*EXERCISE BRIEF*. Take the entries below and retype them word for word, excluding the images.

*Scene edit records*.
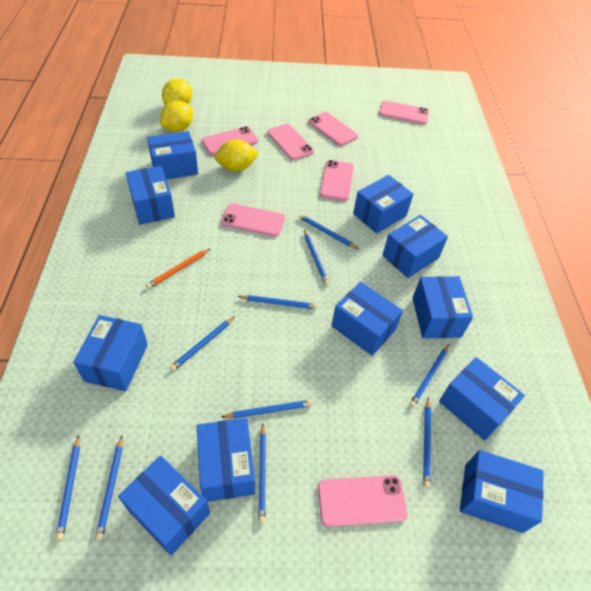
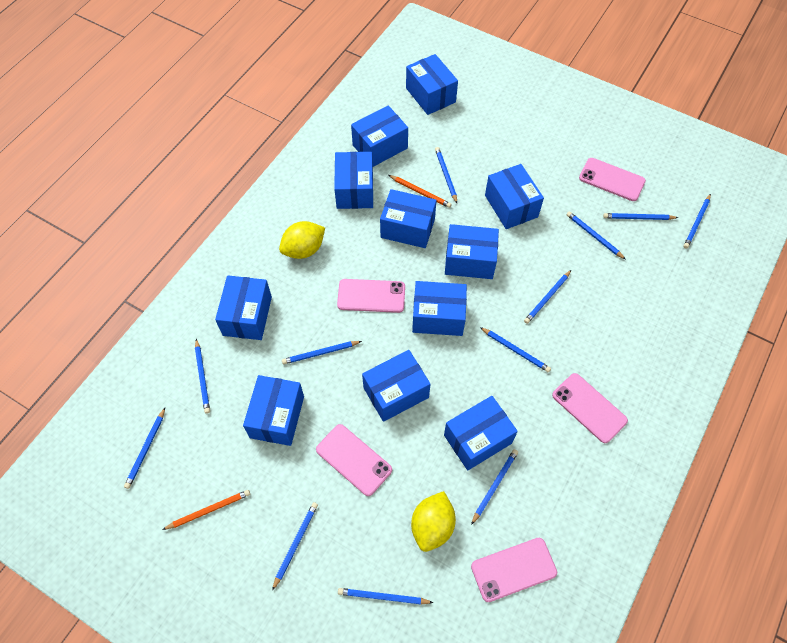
blue pencil: 10 -> 12
orange pencil: 1 -> 2
pink phone: 7 -> 5
yellow lemon: 3 -> 2

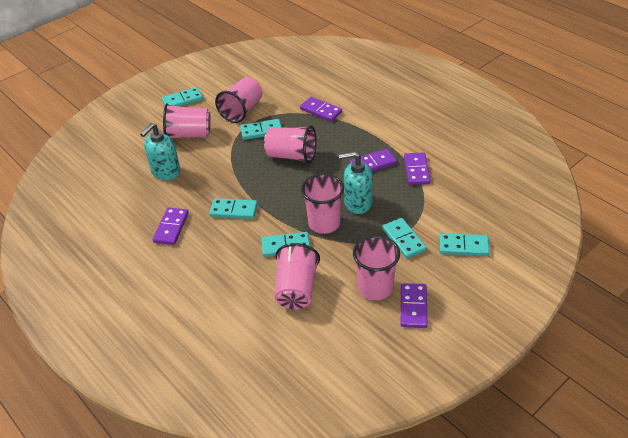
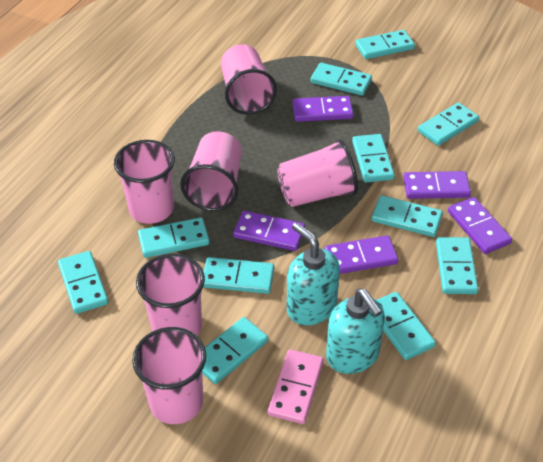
pink domino: 0 -> 1
turquoise domino: 6 -> 11

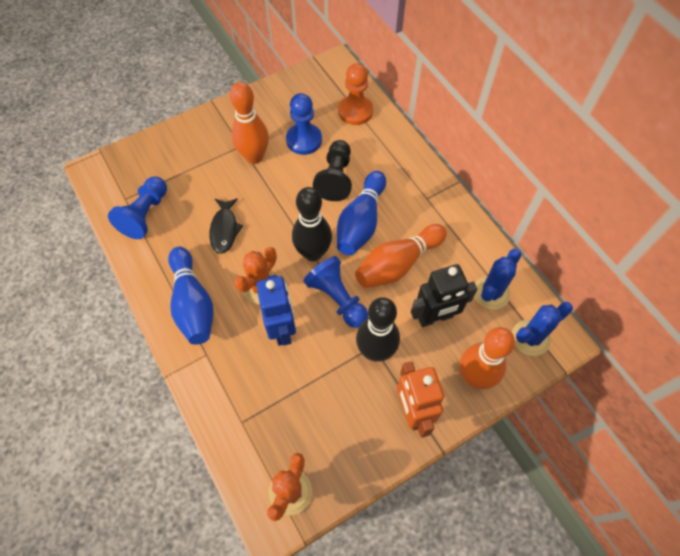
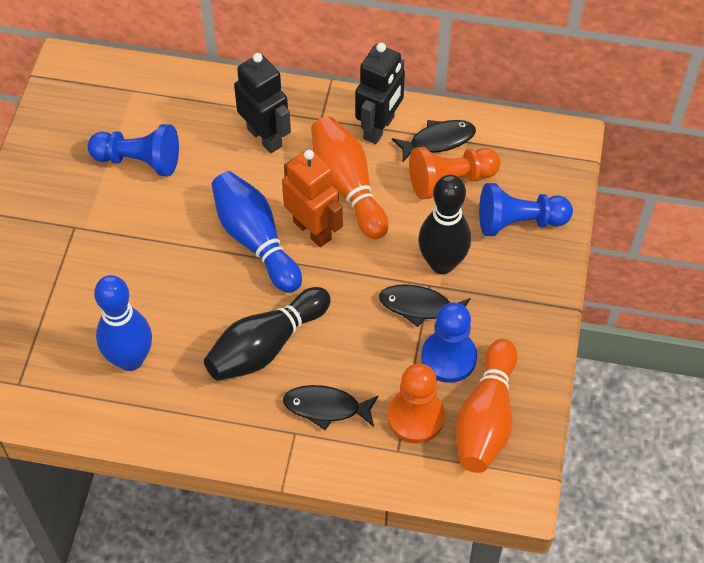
black fish: 1 -> 3
black pawn: 1 -> 0
black robot: 1 -> 2
blue cactus: 2 -> 0
blue robot: 1 -> 0
orange bowling pin: 3 -> 2
orange cactus: 2 -> 0
orange pawn: 1 -> 2

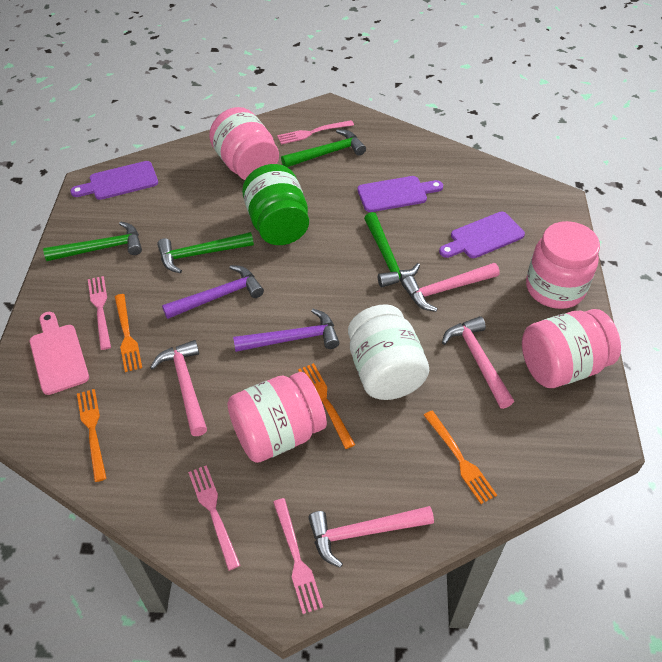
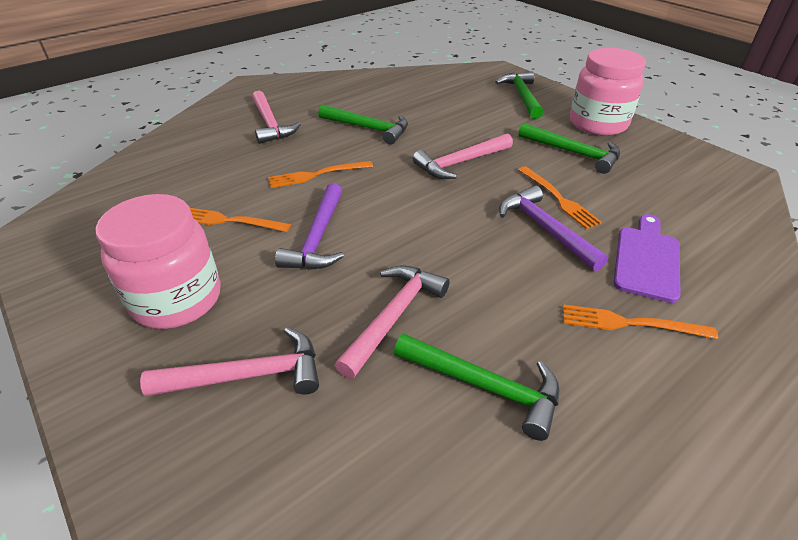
green jar: 1 -> 0
pink cutting board: 1 -> 0
pink fork: 4 -> 0
pink jar: 4 -> 2
purple cutting board: 3 -> 1
white jar: 1 -> 0

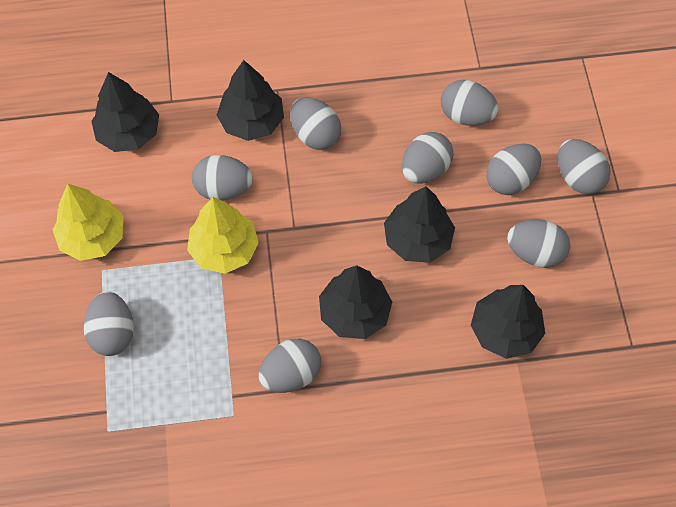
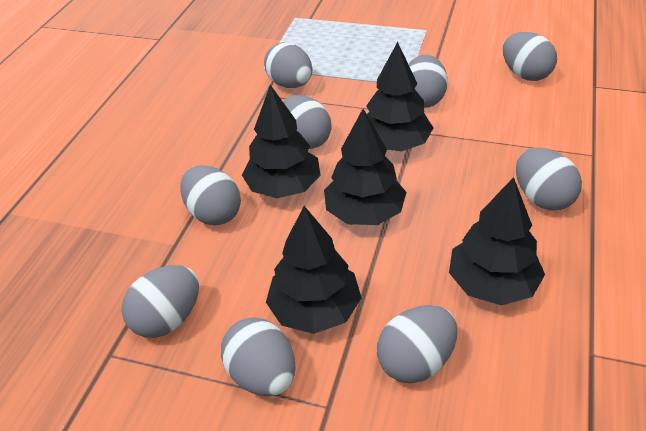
yellow tree: 2 -> 0

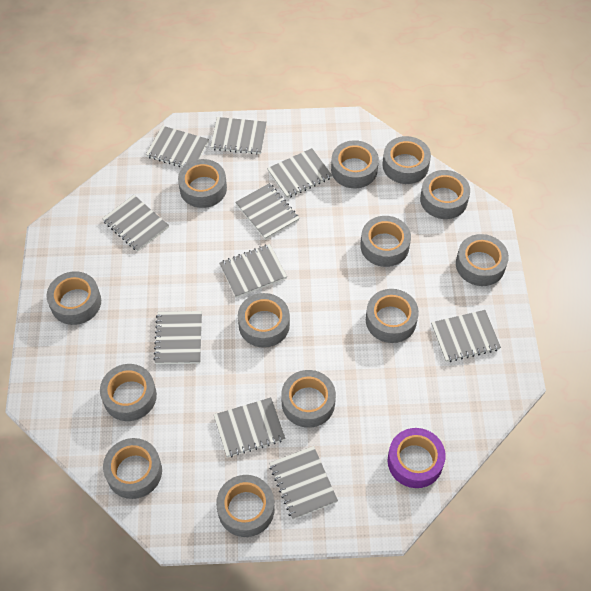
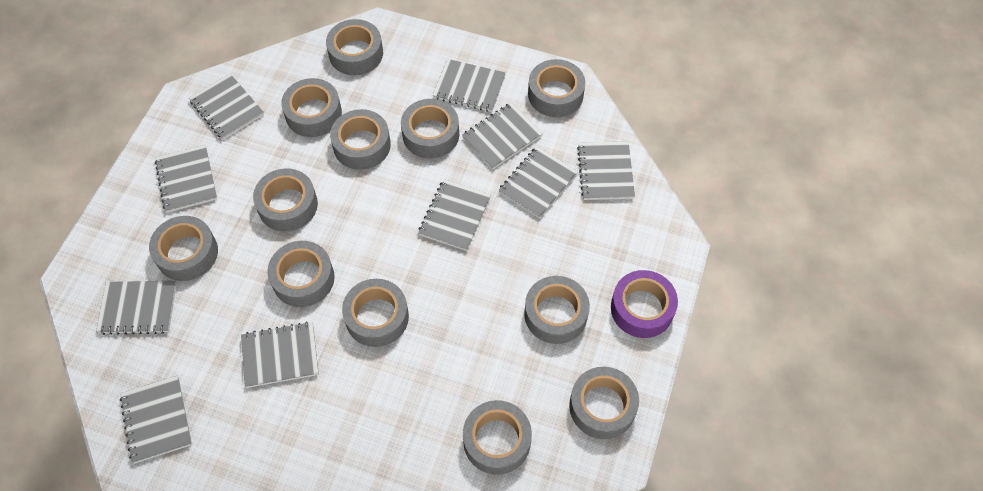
grey tape: 13 -> 12

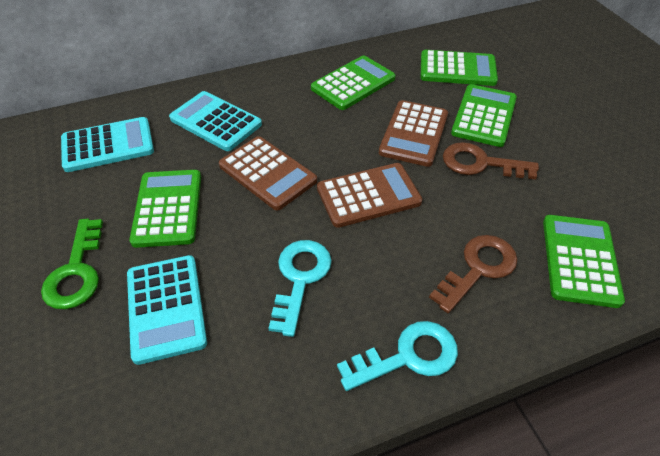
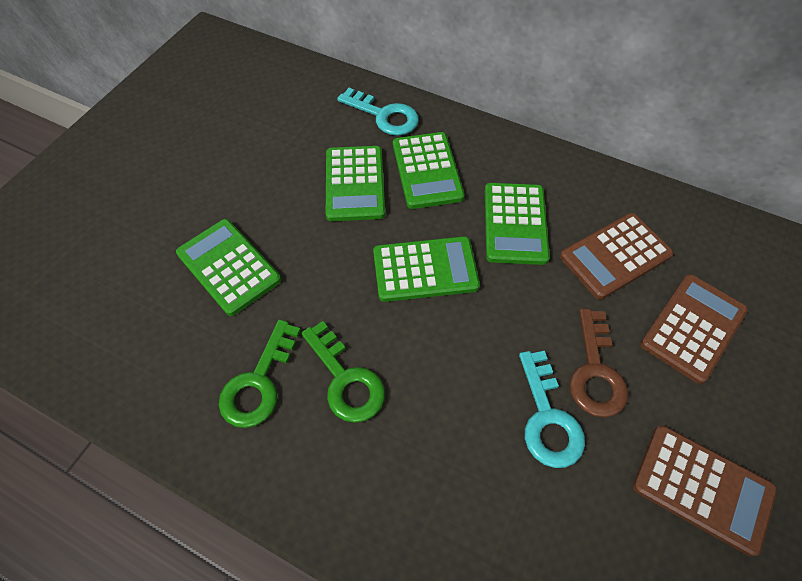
brown key: 2 -> 1
green key: 1 -> 2
turquoise calculator: 3 -> 0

*ANSWER FOR THE TASK*.
blue pencil: 10 -> 12
orange pencil: 1 -> 2
pink phone: 7 -> 5
yellow lemon: 3 -> 2

pink domino: 0 -> 1
turquoise domino: 6 -> 11

black fish: 1 -> 3
black pawn: 1 -> 0
black robot: 1 -> 2
blue cactus: 2 -> 0
blue robot: 1 -> 0
orange bowling pin: 3 -> 2
orange cactus: 2 -> 0
orange pawn: 1 -> 2

green jar: 1 -> 0
pink cutting board: 1 -> 0
pink fork: 4 -> 0
pink jar: 4 -> 2
purple cutting board: 3 -> 1
white jar: 1 -> 0

yellow tree: 2 -> 0

grey tape: 13 -> 12

brown key: 2 -> 1
green key: 1 -> 2
turquoise calculator: 3 -> 0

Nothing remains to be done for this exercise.